**Work to be completed**
Where does "rose" occur in the listing? Copy every line that holds it.

**Available data**
Start of Block

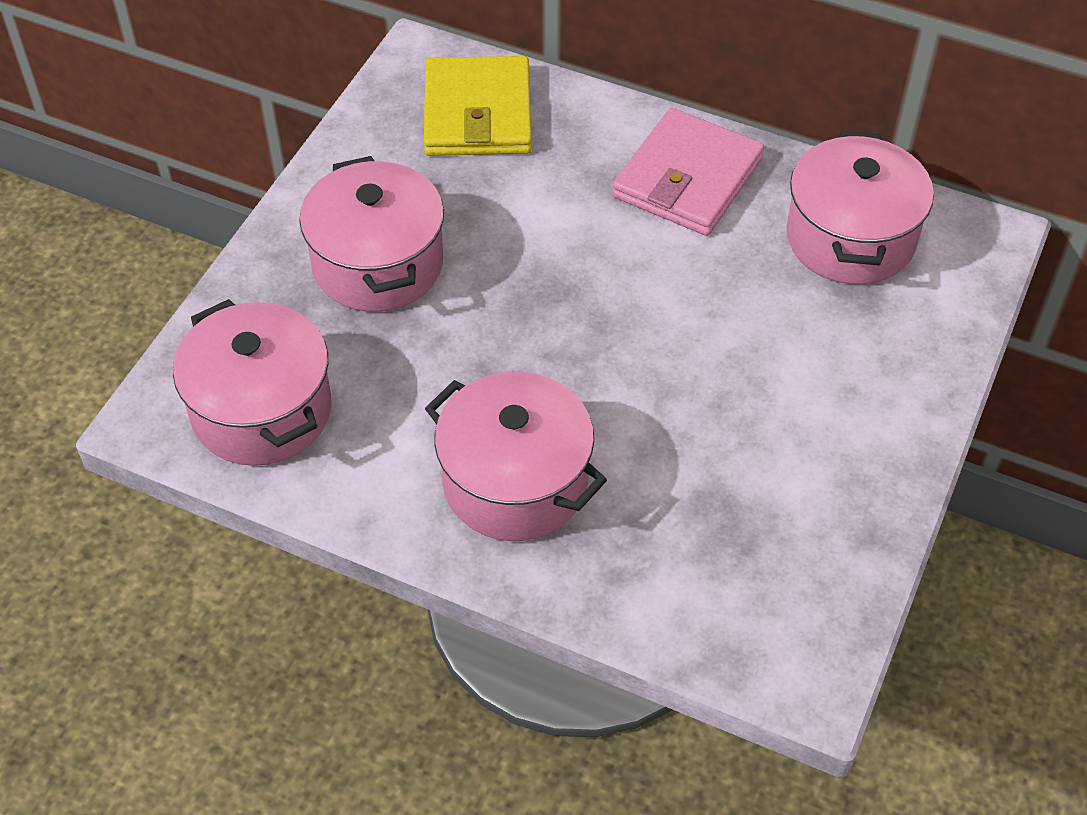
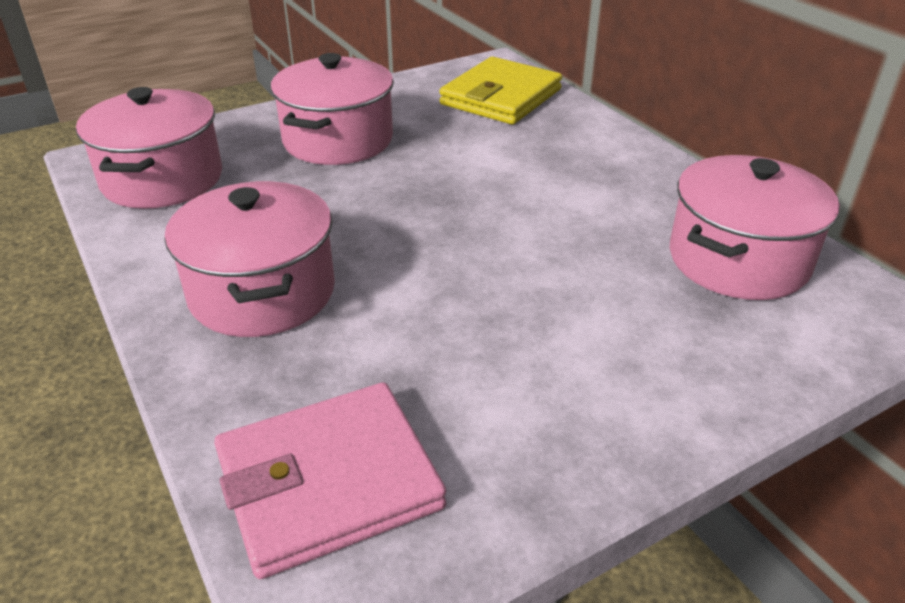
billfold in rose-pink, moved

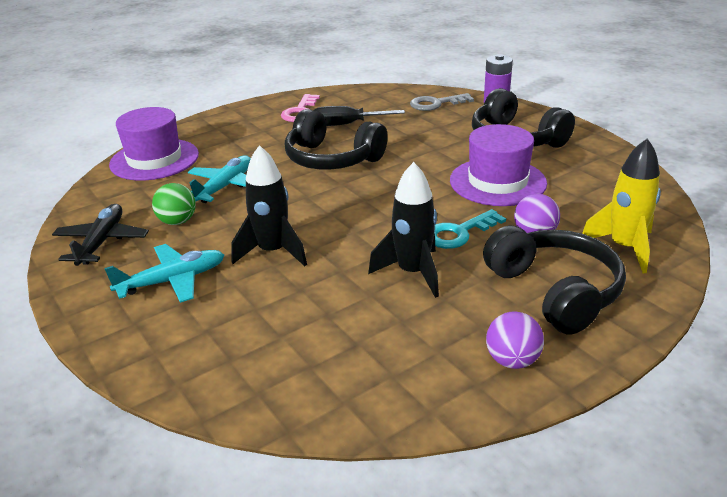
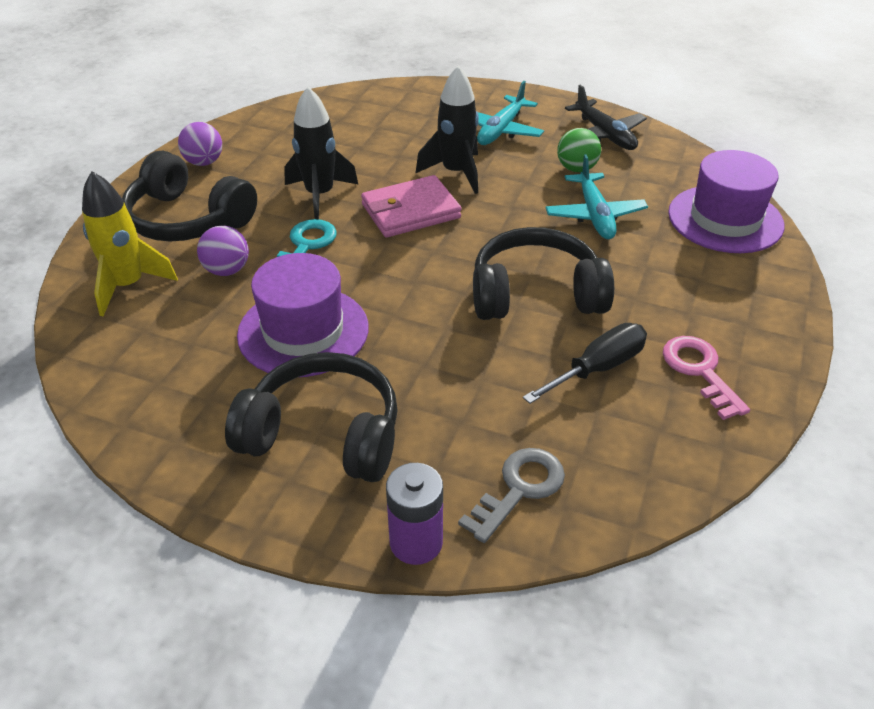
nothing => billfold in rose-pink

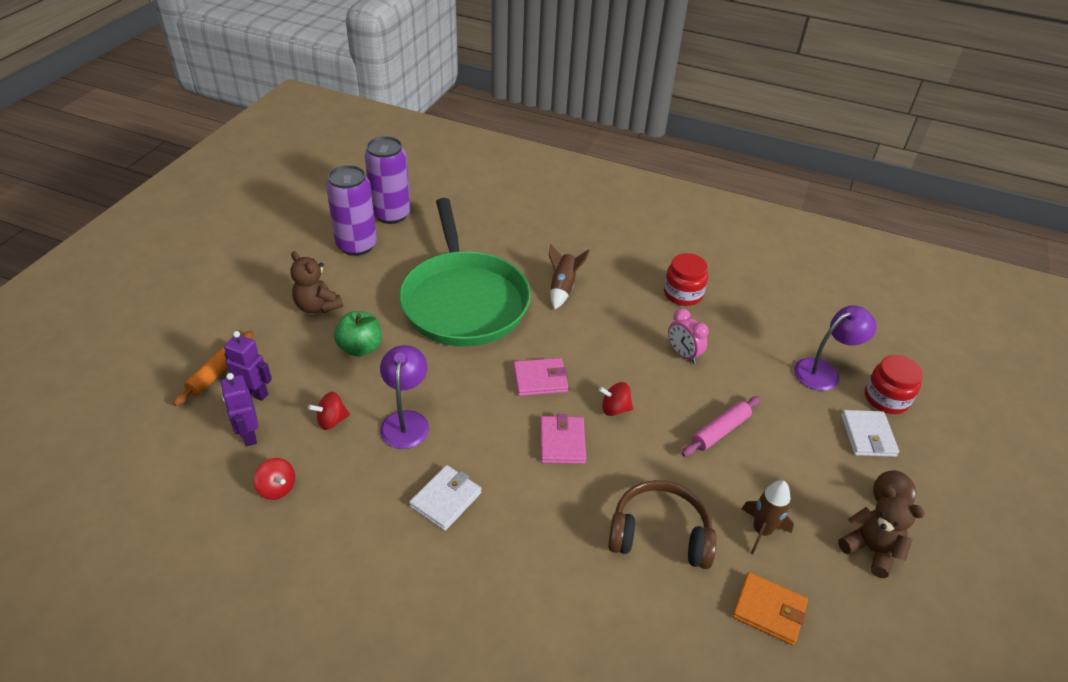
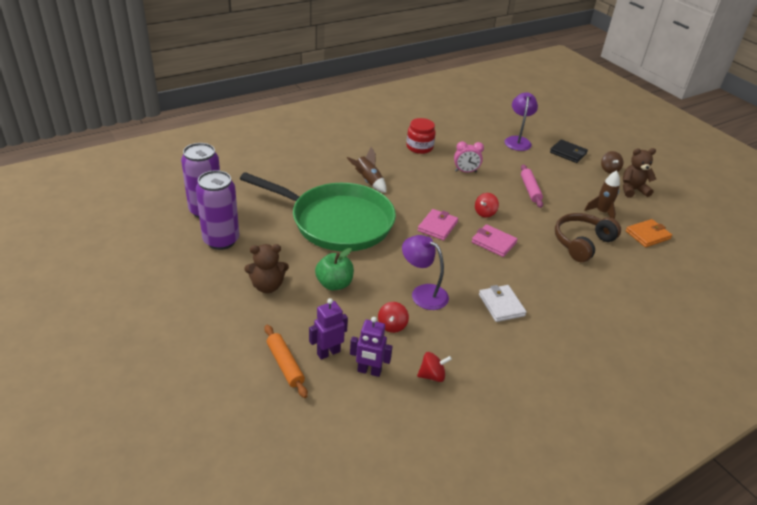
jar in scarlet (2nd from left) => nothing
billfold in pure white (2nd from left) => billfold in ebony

End of Block

**Exercise response**
billfold in rose-pink, moved
nothing => billfold in rose-pink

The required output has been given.